● **YOUR TASK**
In the records below, find the line containing "none -> yellow brick E4 level 1" and return it together with every later line, exactly as written; pictures are to be omitted.

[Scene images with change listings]
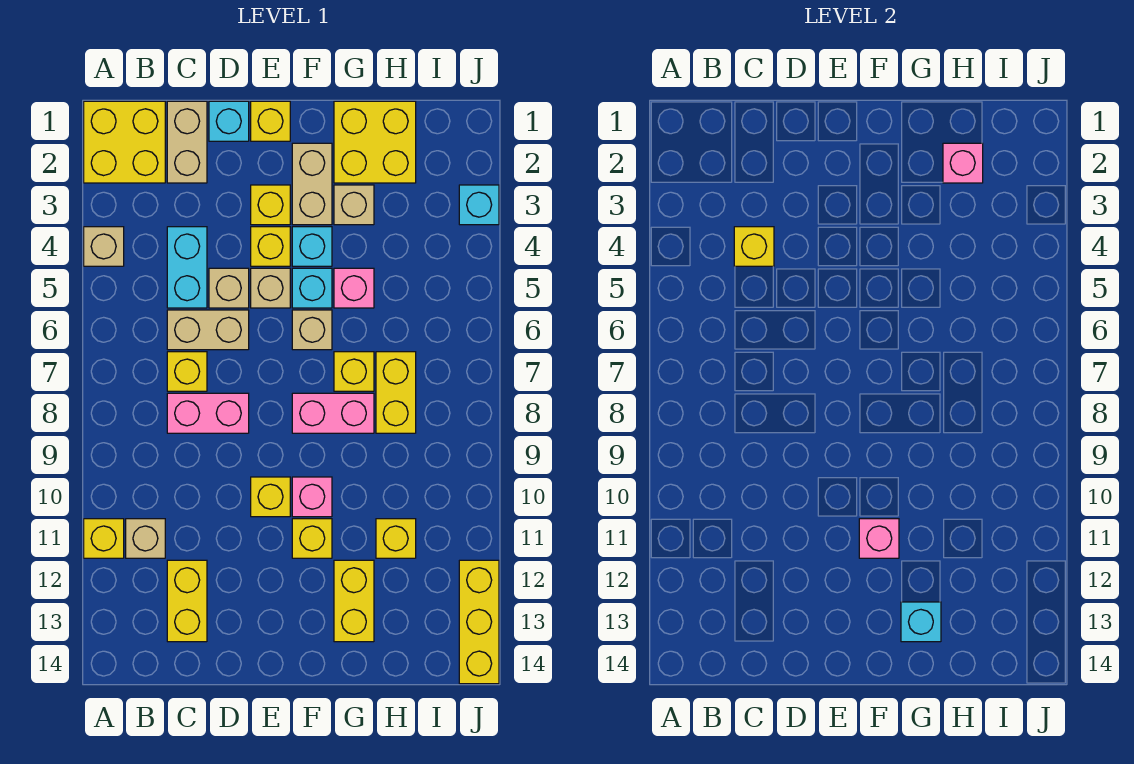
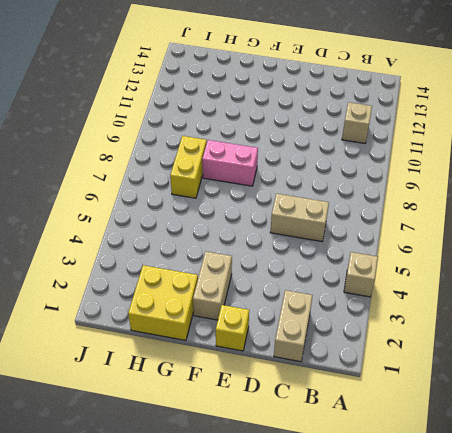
none -> yellow brick A1:B2 level 1
none -> yellow brick A11 level 1
none -> cyan brick C4:C5 level 1
none -> yellow brick C7 level 1

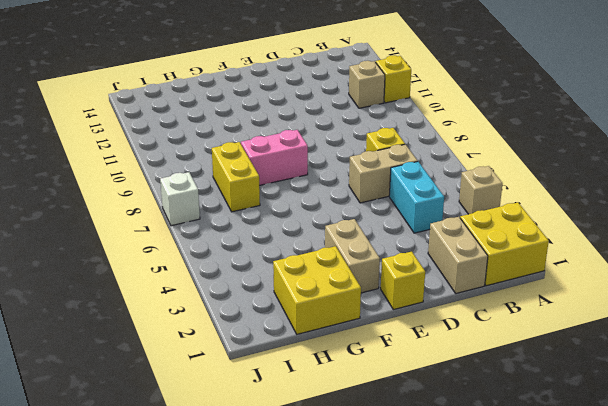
white brick J7 level 1 -> none
none -> pink brick C8:D8 level 1
none -> yellow brick C12:C13 level 1
none -> cyan brick D1 level 1
none -> tan brick D5 level 1

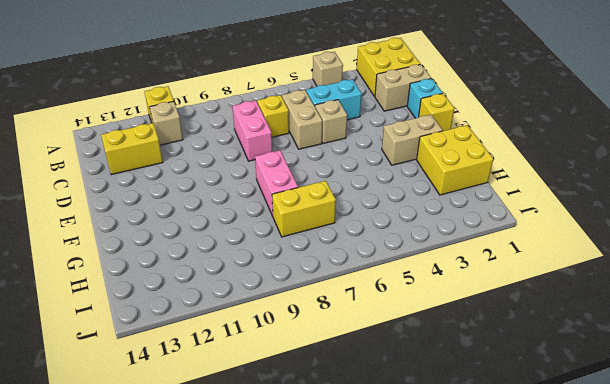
none -> yellow brick E3 level 1
none -> yellow brick E4 level 1
none -> tan brick E5 level 1
none -> yellow brick E10 level 1

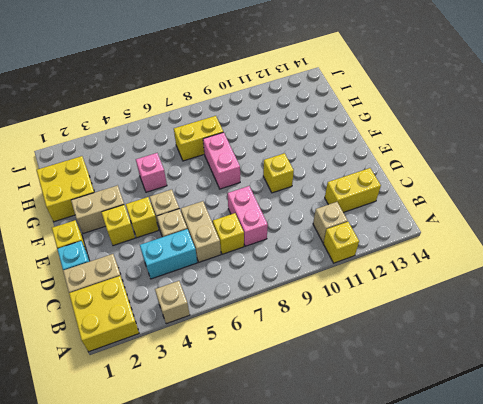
none -> cyan brick F4 level 1
none -> cyan brick F5 level 1
none -> tan brick F6 level 1
none -> pink brick F10 level 1

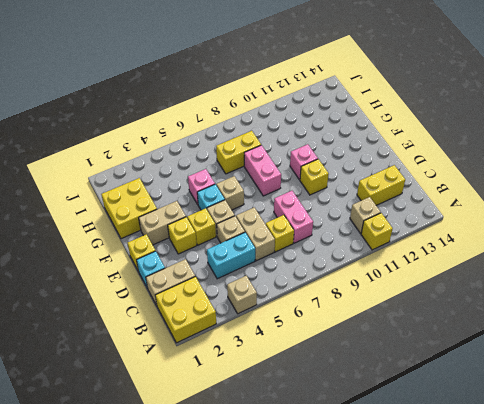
none -> cyan brick F4 level 1
none -> yellow brick F11 level 1
none -> tan brick G3 level 1
none -> yellow brick G7 level 1

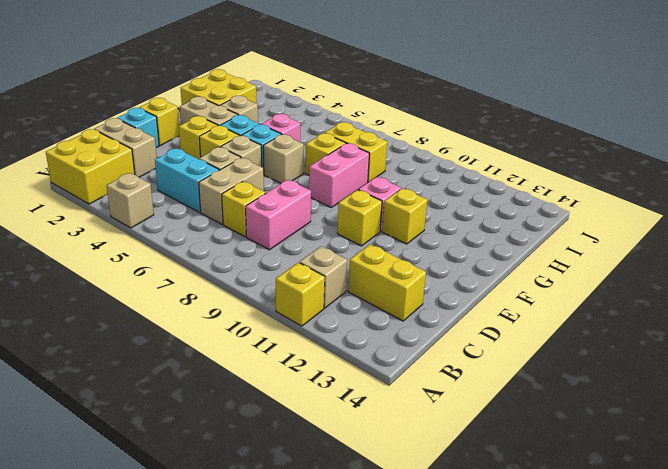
none -> yellow brick G12:G13 level 1
none -> yellow brick H11 level 1
none -> cyan brick J3 level 1
none -> yellow brick J12:J14 level 1

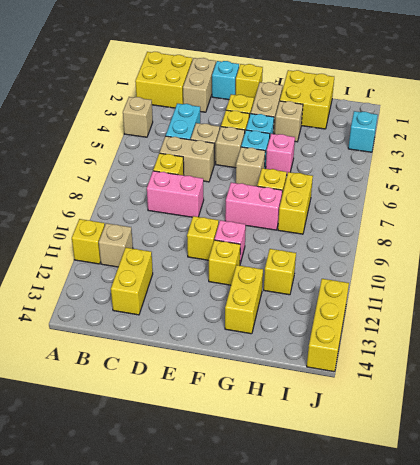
none -> yellow brick C4 level 2
none -> pink brick F11 level 2
none -> cyan brick G13 level 2
none -> pink brick H2 level 2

● **SOLUTION TO THE PROBLEM**
none -> yellow brick E4 level 1
none -> tan brick E5 level 1
none -> yellow brick E10 level 1

none -> cyan brick F4 level 1
none -> cyan brick F5 level 1
none -> tan brick F6 level 1
none -> pink brick F10 level 1

none -> cyan brick F4 level 1
none -> yellow brick F11 level 1
none -> tan brick G3 level 1
none -> yellow brick G7 level 1

none -> yellow brick G12:G13 level 1
none -> yellow brick H11 level 1
none -> cyan brick J3 level 1
none -> yellow brick J12:J14 level 1

none -> yellow brick C4 level 2
none -> pink brick F11 level 2
none -> cyan brick G13 level 2
none -> pink brick H2 level 2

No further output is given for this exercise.